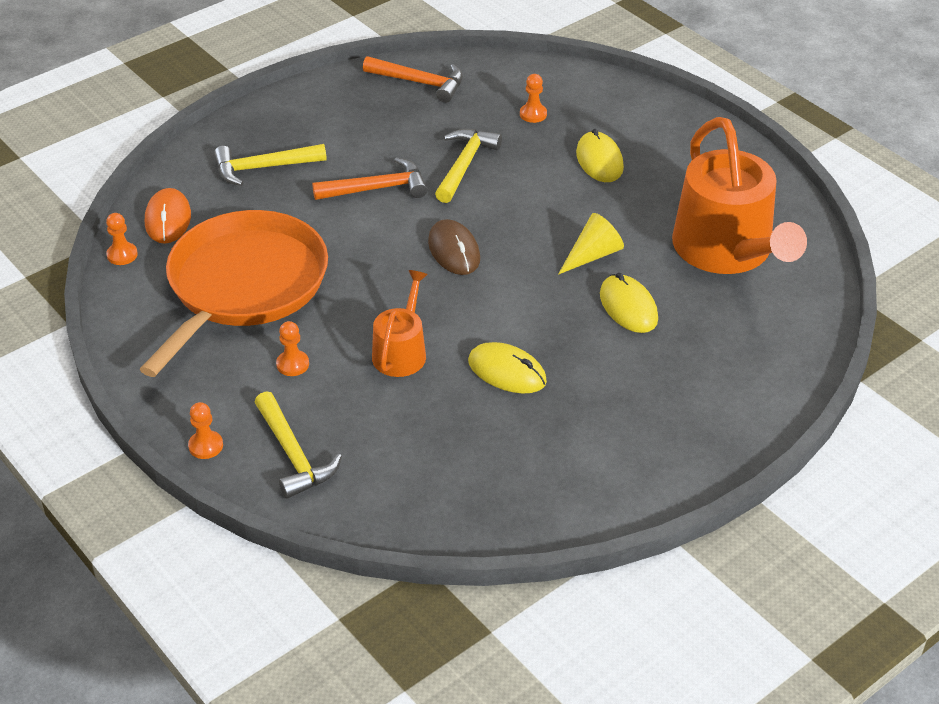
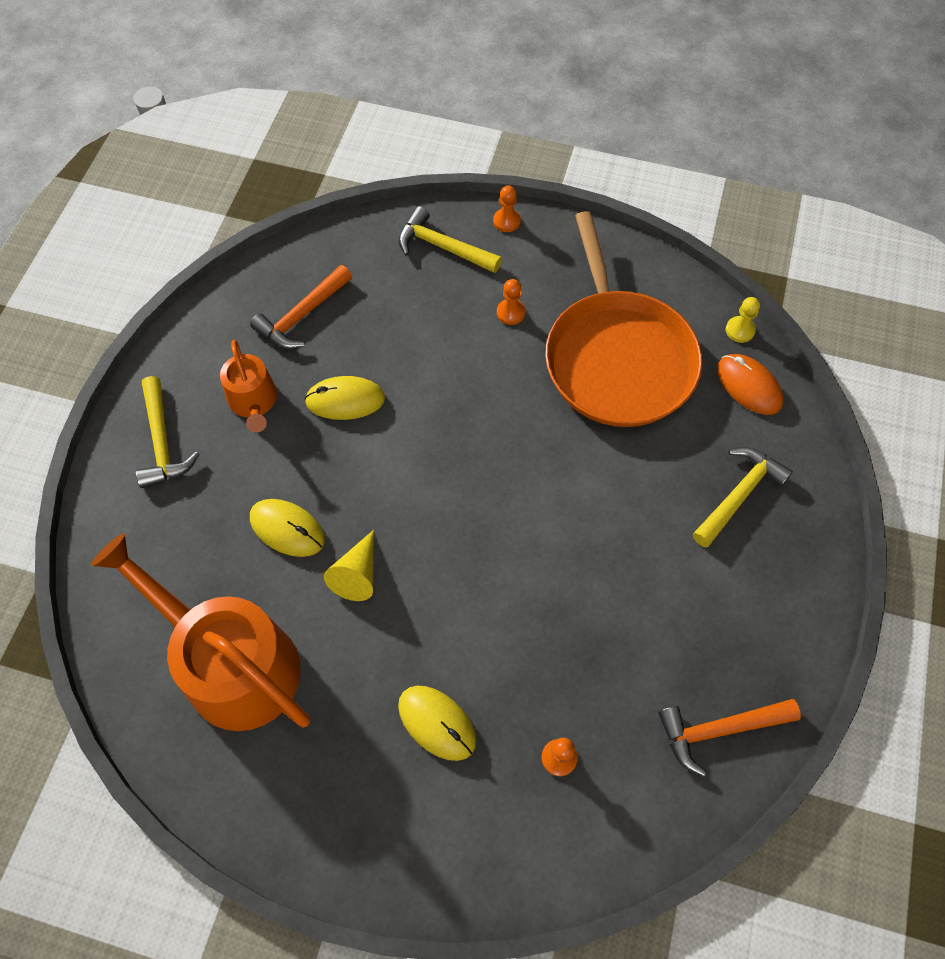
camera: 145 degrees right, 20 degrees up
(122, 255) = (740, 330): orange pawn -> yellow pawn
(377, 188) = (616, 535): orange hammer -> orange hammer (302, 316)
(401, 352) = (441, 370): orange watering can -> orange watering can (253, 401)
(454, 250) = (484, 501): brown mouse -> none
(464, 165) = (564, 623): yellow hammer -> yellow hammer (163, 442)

...

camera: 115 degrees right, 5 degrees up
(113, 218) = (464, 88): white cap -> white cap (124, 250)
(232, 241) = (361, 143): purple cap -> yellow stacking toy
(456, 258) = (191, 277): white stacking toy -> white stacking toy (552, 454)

# EXERCISE OBJECTIVE:
Looking at the entries above, work out how many lines include the word "camera" and reply with that number alone.

# EXERCISE RESULT:
2